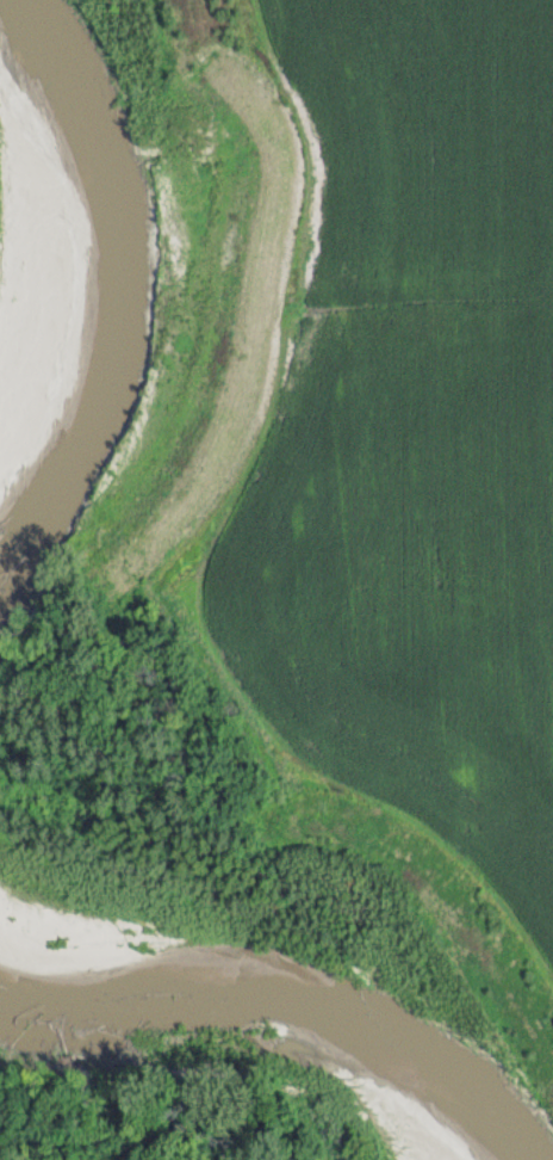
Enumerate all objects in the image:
river: (67, 152)
river: (245, 984)

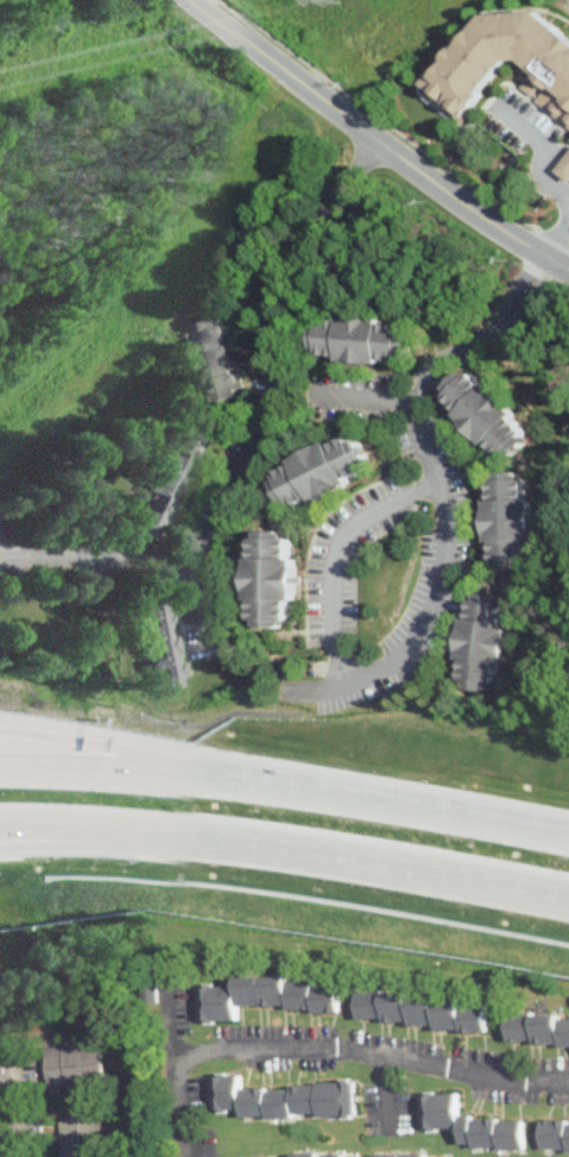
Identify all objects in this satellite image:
road: (207, 3)
building: (510, 60)
road: (520, 121)
road: (392, 128)
road: (378, 140)
building: (565, 168)
road: (542, 174)
road: (557, 238)
building: (362, 339)
building: (216, 358)
road: (369, 397)
road: (271, 411)
building: (487, 415)
building: (321, 471)
building: (173, 476)
road: (440, 498)
building: (510, 521)
road: (334, 555)
road: (96, 559)
building: (271, 579)
building: (484, 640)
building: (165, 644)
road: (143, 754)
road: (286, 785)
road: (102, 828)
road: (102, 841)
road: (387, 865)
building: (149, 989)
building: (266, 997)
building: (422, 1011)
road: (165, 1022)
building: (537, 1029)
road: (323, 1044)
building: (73, 1066)
road: (386, 1092)
building: (283, 1099)
road: (16, 1108)
building: (469, 1123)
building: (555, 1135)
building: (81, 1136)
building: (415, 1154)
building: (314, 1155)

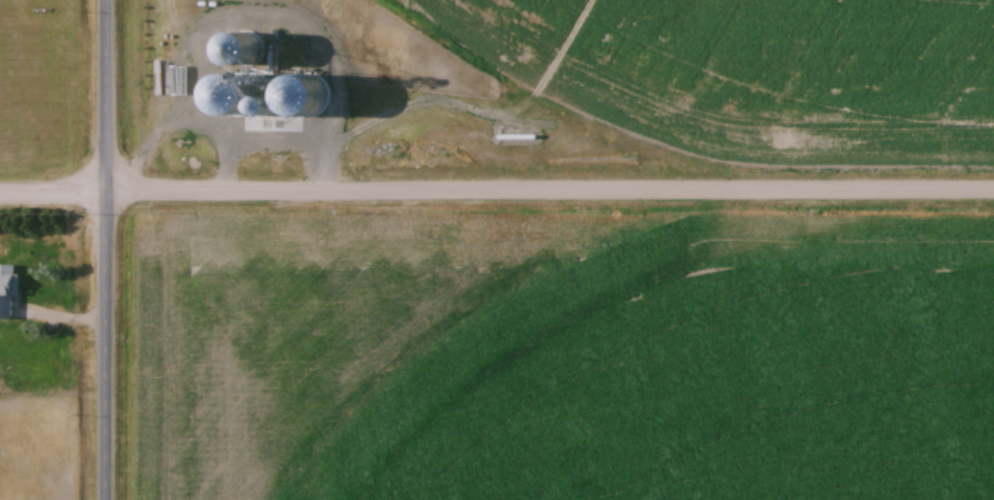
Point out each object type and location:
road: (55, 186)
road: (552, 186)
road: (109, 250)
building: (10, 291)

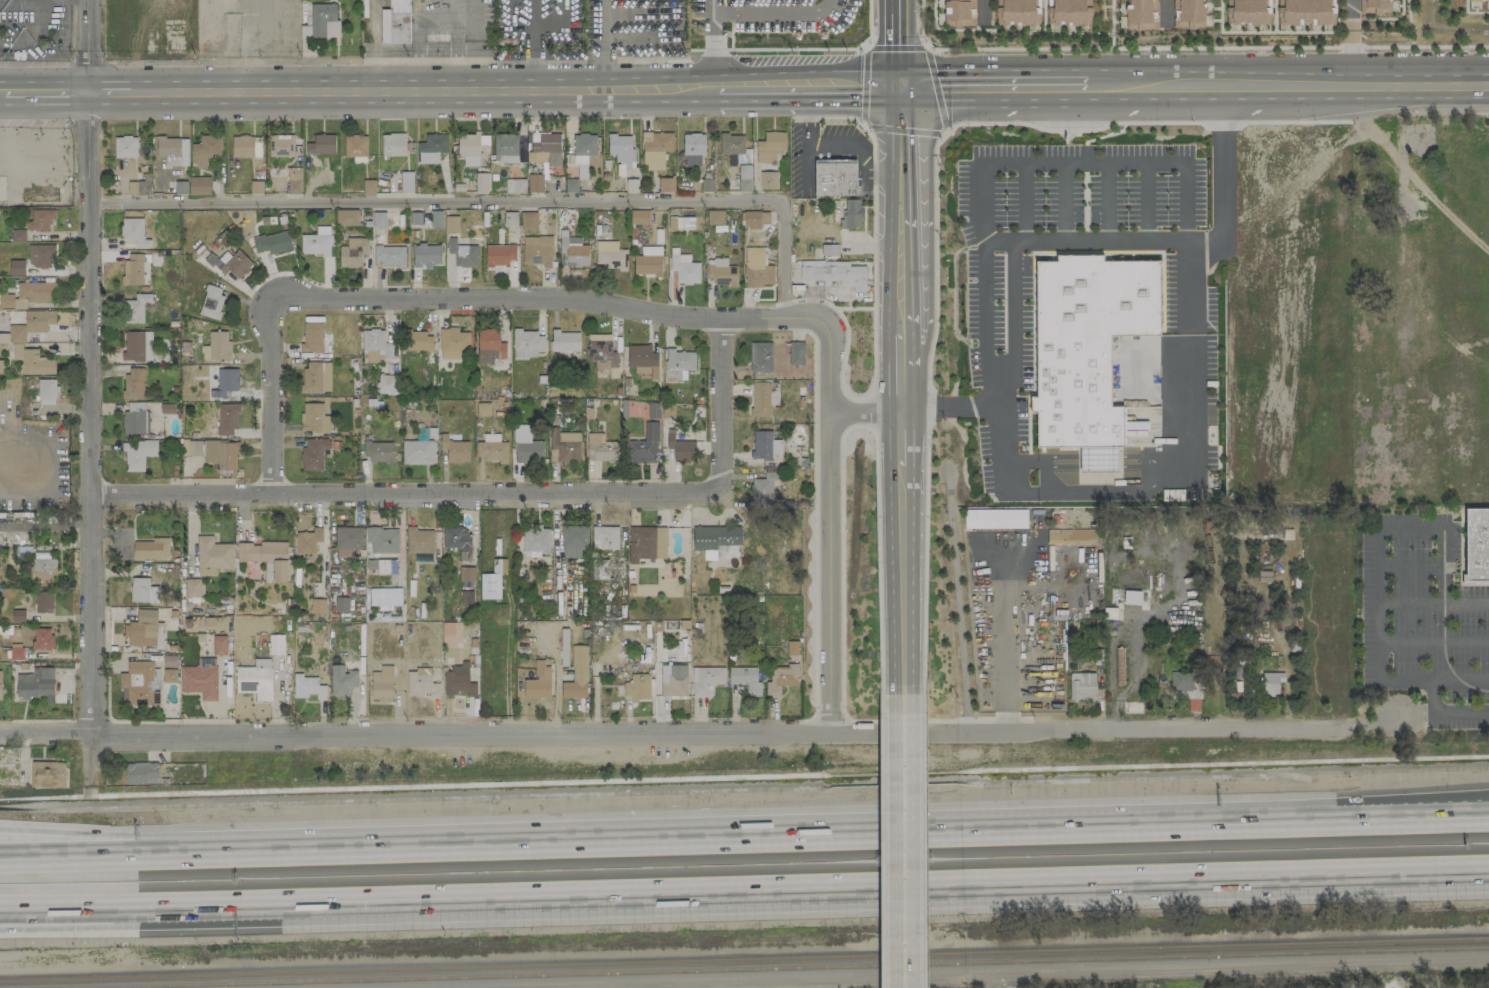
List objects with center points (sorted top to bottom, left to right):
road: (42, 0)
building: (217, 0)
building: (1473, 0)
building: (1479, 0)
building: (1374, 6)
building: (1067, 11)
road: (1166, 11)
building: (1247, 11)
road: (775, 12)
building: (1306, 12)
building: (959, 13)
building: (1188, 13)
road: (1349, 13)
building: (1141, 14)
road: (1408, 17)
road: (438, 18)
building: (639, 19)
building: (324, 20)
building: (395, 22)
road: (868, 24)
road: (921, 25)
road: (531, 29)
road: (1410, 38)
road: (1411, 42)
road: (85, 44)
road: (372, 44)
road: (601, 45)
road: (716, 45)
road: (777, 48)
road: (1209, 48)
road: (1350, 56)
road: (342, 61)
road: (598, 61)
road: (653, 61)
road: (1352, 84)
road: (1151, 88)
road: (42, 89)
road: (402, 90)
road: (994, 90)
road: (812, 91)
traffic signals: (904, 92)
road: (827, 117)
road: (1146, 123)
road: (876, 128)
building: (321, 144)
building: (393, 144)
building: (693, 144)
building: (731, 144)
building: (282, 145)
building: (242, 146)
building: (355, 146)
building: (125, 147)
building: (506, 147)
building: (431, 148)
building: (544, 148)
building: (621, 148)
building: (770, 148)
building: (469, 149)
building: (656, 149)
building: (205, 150)
building: (173, 151)
road: (1085, 163)
building: (744, 178)
building: (834, 178)
building: (174, 179)
building: (294, 180)
building: (768, 180)
building: (406, 182)
building: (481, 182)
building: (535, 183)
building: (515, 185)
building: (666, 185)
building: (199, 186)
building: (138, 188)
road: (490, 201)
building: (851, 214)
building: (510, 216)
building: (639, 216)
building: (346, 217)
building: (715, 217)
building: (416, 218)
building: (379, 219)
building: (435, 219)
building: (755, 219)
building: (40, 220)
building: (528, 220)
building: (451, 224)
building: (134, 232)
building: (17, 236)
building: (316, 242)
building: (272, 243)
road: (1011, 243)
building: (829, 249)
building: (537, 250)
building: (572, 251)
building: (352, 252)
building: (462, 254)
building: (389, 255)
building: (425, 255)
building: (499, 255)
building: (609, 255)
building: (41, 256)
road: (873, 260)
building: (648, 261)
road: (934, 261)
building: (229, 264)
building: (16, 268)
building: (683, 268)
building: (133, 269)
building: (721, 272)
building: (836, 274)
building: (759, 275)
road: (1188, 280)
building: (37, 291)
building: (11, 302)
building: (211, 302)
road: (449, 306)
building: (135, 308)
road: (854, 308)
road: (1017, 322)
building: (28, 326)
building: (312, 338)
building: (417, 341)
building: (565, 341)
building: (452, 343)
building: (527, 344)
building: (375, 345)
building: (137, 346)
building: (216, 346)
building: (489, 346)
building: (1088, 349)
building: (796, 353)
road: (842, 355)
road: (907, 355)
building: (602, 356)
building: (760, 357)
building: (32, 361)
building: (642, 361)
building: (678, 364)
building: (316, 377)
building: (226, 382)
building: (133, 383)
building: (387, 383)
building: (46, 391)
building: (763, 398)
road: (998, 407)
road: (929, 409)
building: (653, 410)
road: (722, 410)
road: (866, 410)
road: (88, 412)
road: (871, 412)
building: (134, 418)
building: (313, 418)
building: (226, 419)
building: (526, 446)
building: (563, 446)
building: (643, 446)
building: (765, 446)
building: (195, 447)
building: (600, 448)
building: (491, 449)
building: (681, 449)
building: (455, 450)
building: (378, 451)
building: (417, 452)
building: (313, 453)
building: (138, 454)
building: (221, 454)
building: (764, 486)
road: (1088, 492)
road: (408, 498)
building: (995, 519)
road: (824, 525)
road: (841, 527)
road: (1409, 528)
building: (11, 533)
building: (1070, 536)
building: (714, 537)
building: (604, 538)
building: (419, 540)
building: (457, 540)
building: (535, 540)
building: (307, 541)
building: (347, 541)
building: (574, 542)
building: (646, 543)
building: (1476, 544)
building: (151, 549)
building: (382, 549)
building: (728, 551)
building: (212, 553)
road: (925, 554)
building: (41, 555)
building: (265, 558)
road: (1410, 564)
building: (498, 566)
building: (43, 570)
building: (490, 586)
building: (192, 588)
building: (143, 591)
building: (384, 598)
road: (956, 600)
building: (43, 602)
building: (341, 604)
building: (318, 606)
parking lot: (1419, 610)
building: (18, 616)
building: (144, 630)
building: (451, 634)
building: (42, 638)
road: (1434, 639)
building: (275, 644)
building: (219, 645)
road: (1003, 646)
road: (1379, 655)
building: (576, 674)
building: (200, 678)
building: (779, 678)
building: (255, 679)
building: (705, 679)
building: (745, 679)
building: (673, 680)
road: (1460, 680)
building: (342, 681)
building: (538, 682)
building: (1271, 682)
building: (143, 683)
building: (381, 683)
building: (420, 683)
building: (36, 684)
building: (1185, 685)
building: (1082, 686)
building: (308, 687)
building: (637, 687)
building: (0, 688)
parking lot: (1457, 715)
road: (1148, 729)
road: (482, 731)
building: (140, 773)
road: (880, 833)
road: (874, 835)
road: (923, 835)
road: (130, 836)
road: (907, 850)
road: (130, 856)
road: (1479, 875)
road: (1479, 876)
road: (866, 891)
road: (131, 908)
road: (132, 927)
railway: (744, 959)
railway: (769, 968)
road: (1024, 975)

============================================================

▶ _THE PROBLEM_: Across all the entries above, how many lines have the word "parking" in them? Only the number, please.

▶ _RESULT_: 2